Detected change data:
• • • •

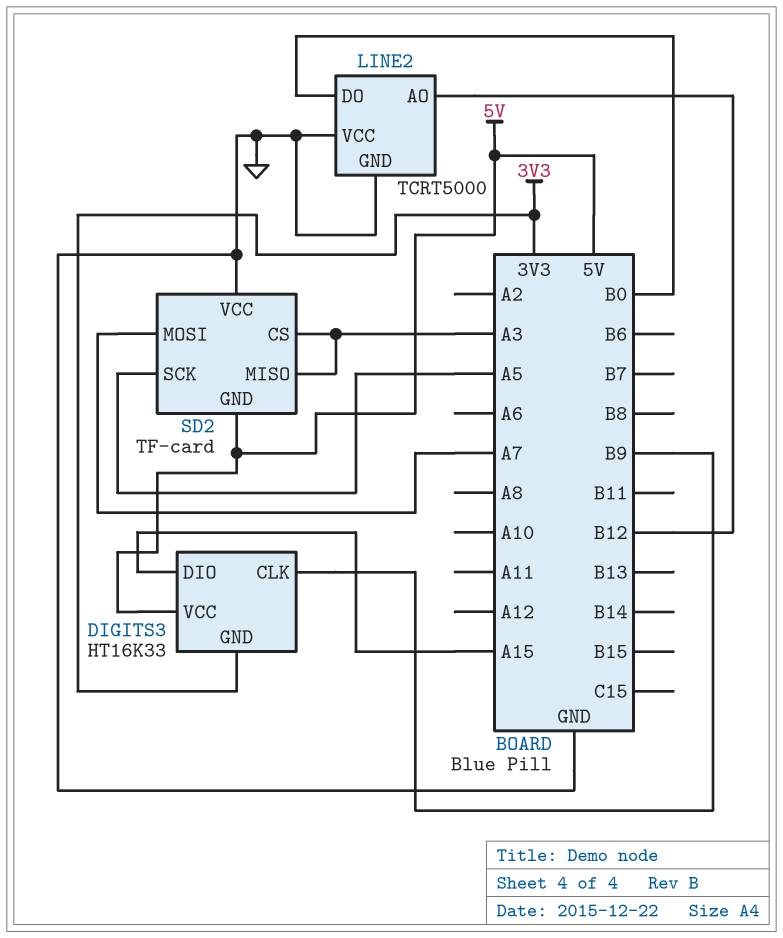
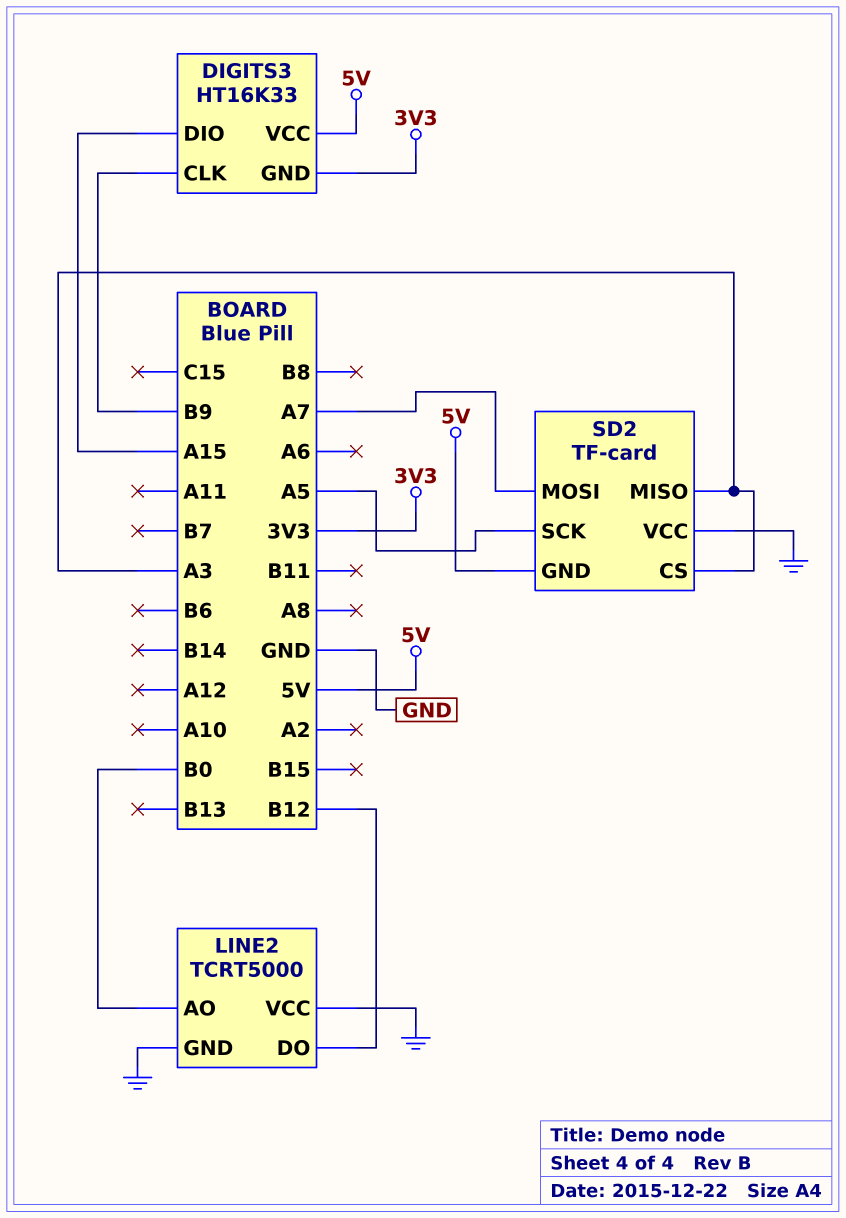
LINE2 pin AO: B12 -> B0
LINE2 pin DO: B0 -> B12

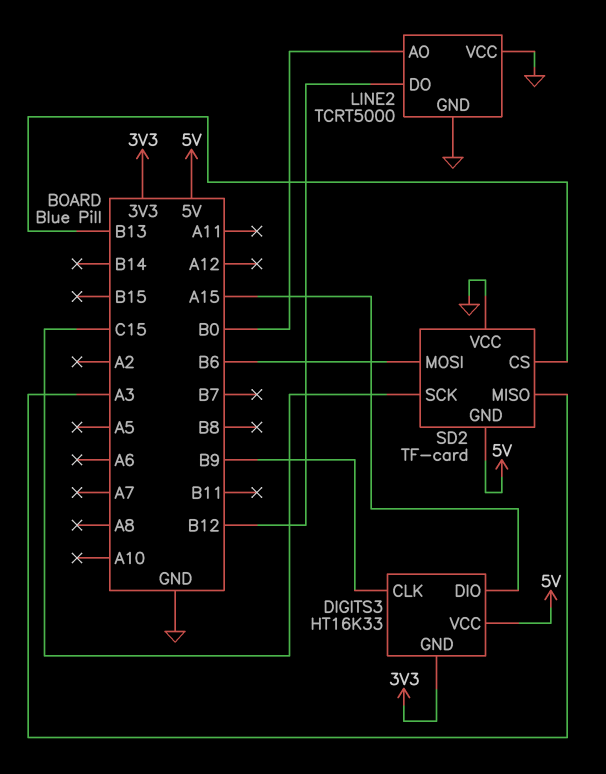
SD2 pin CS: A3 -> B13
SD2 pin MOSI: A7 -> B6
SD2 pin SCK: A5 -> C15

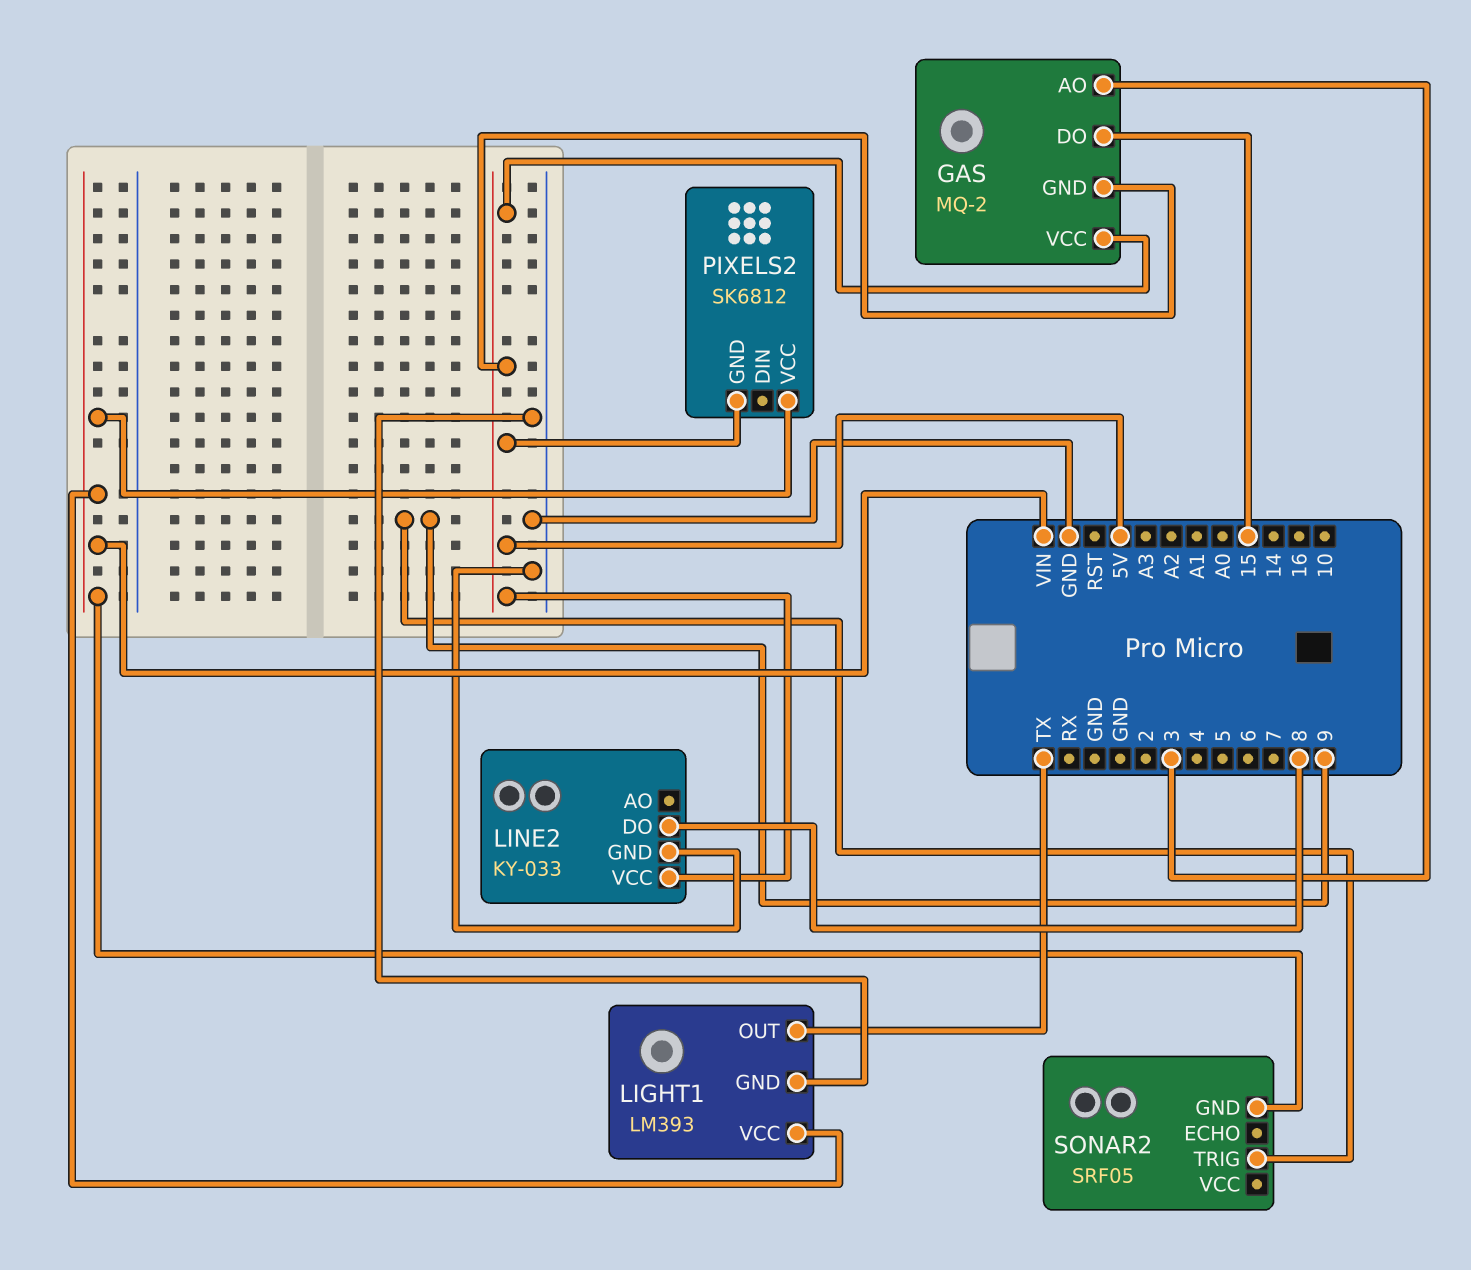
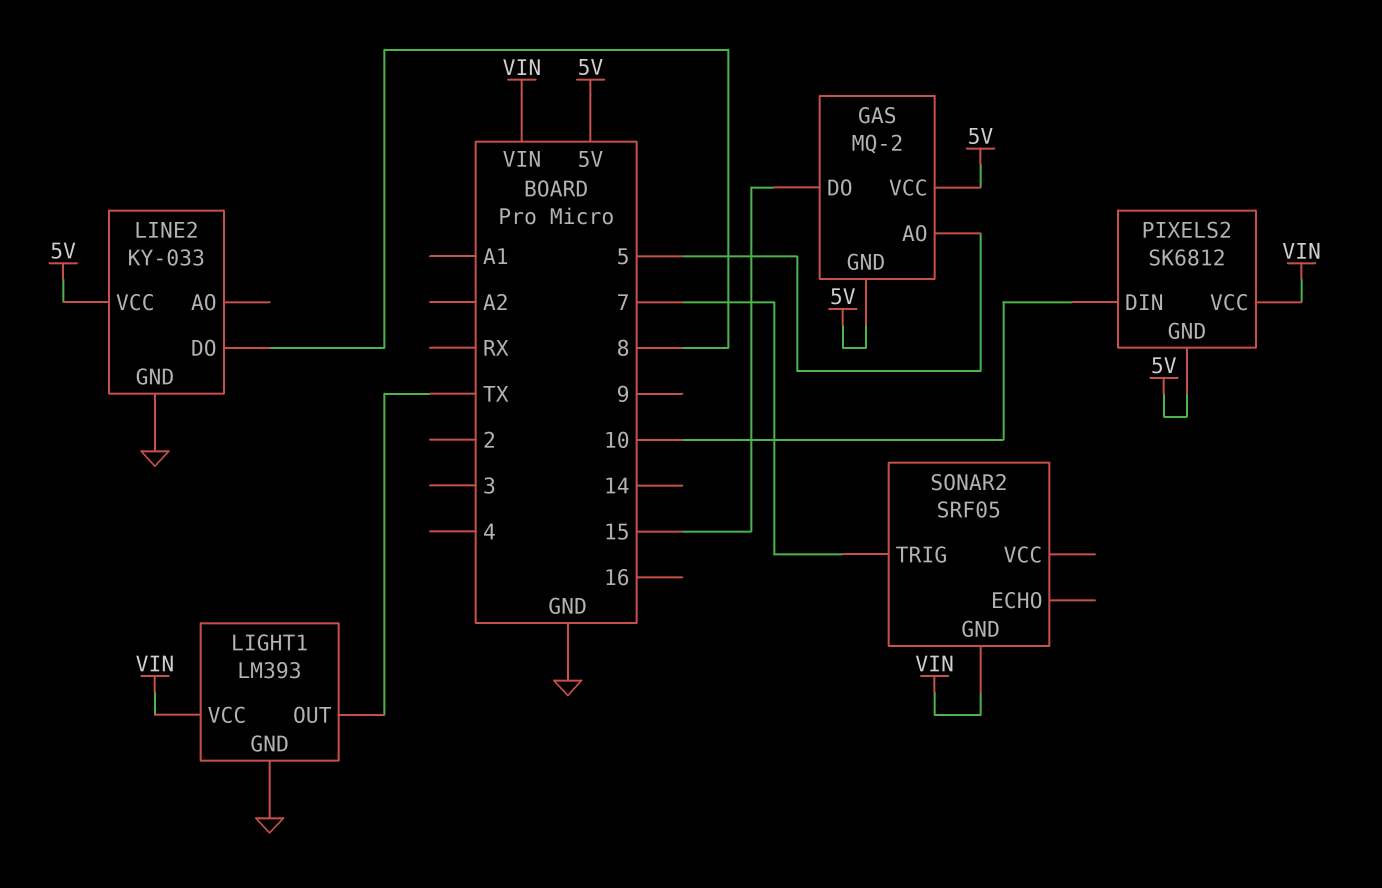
GAS pin AO: 3 -> 5
PIXELS2 pin DIN: none -> 10
SONAR2 pin TRIG: 9 -> 7

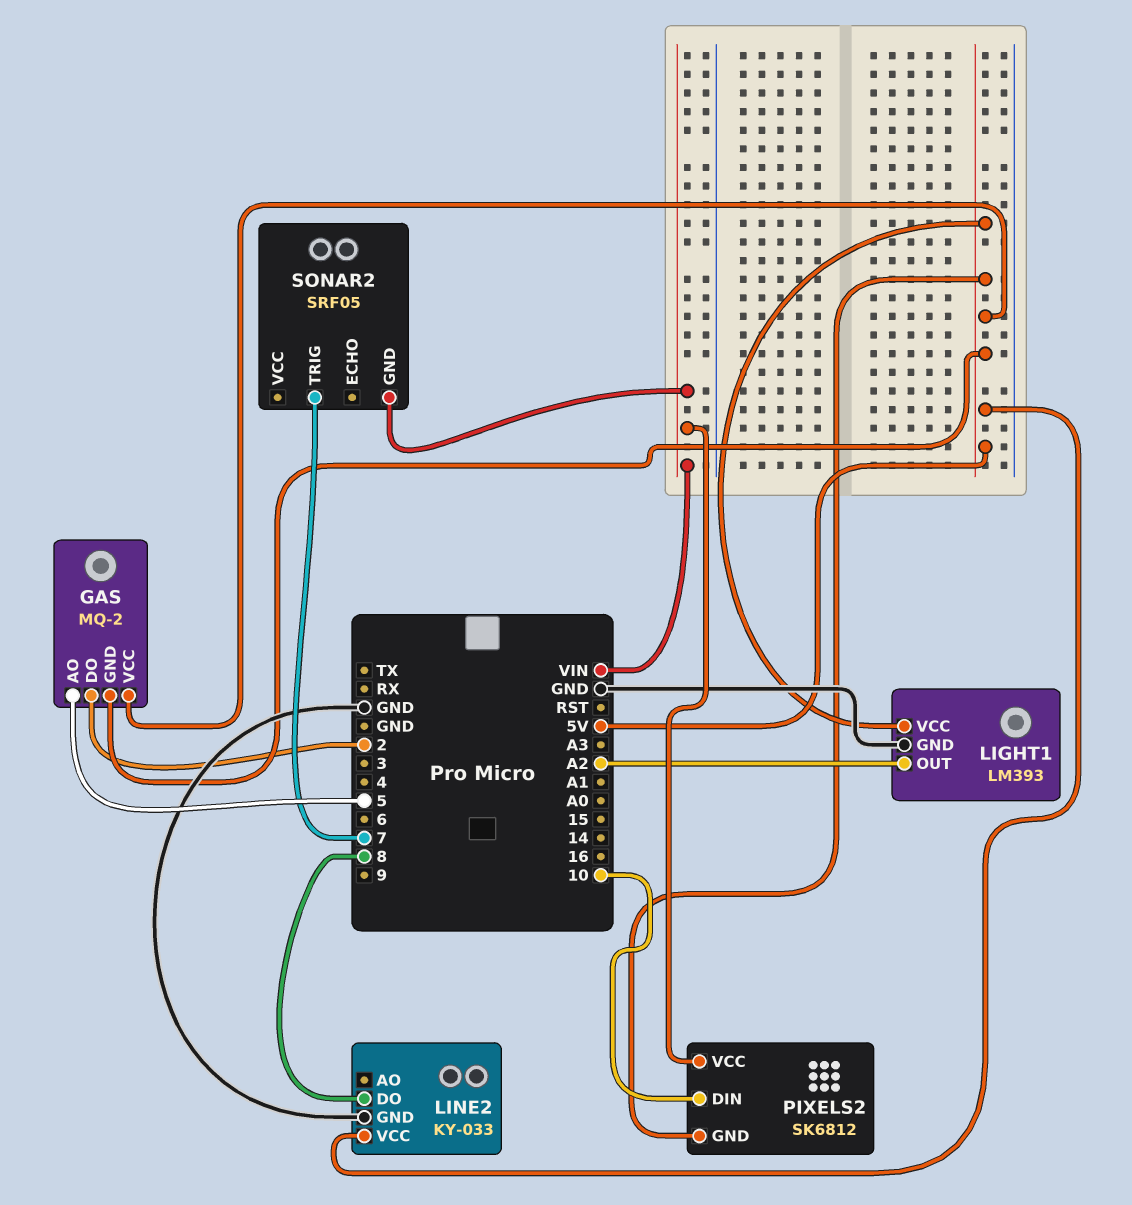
GAS pin DO: 15 -> 2
LIGHT1 pin OUT: TX -> A2
LIGHT1 pin VCC: VIN -> 5V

• • • •

WORK REQUIRED → Retype exactly, and only, the lines from the one containing "LINE2 pin DO: B0 -> B12" through the end of the records above. Pictures stay out of the copy.

RESPONSE TO THIS TASK →
LINE2 pin DO: B0 -> B12

SD2 pin CS: A3 -> B13
SD2 pin MOSI: A7 -> B6
SD2 pin SCK: A5 -> C15

GAS pin AO: 3 -> 5
PIXELS2 pin DIN: none -> 10
SONAR2 pin TRIG: 9 -> 7

GAS pin DO: 15 -> 2
LIGHT1 pin OUT: TX -> A2
LIGHT1 pin VCC: VIN -> 5V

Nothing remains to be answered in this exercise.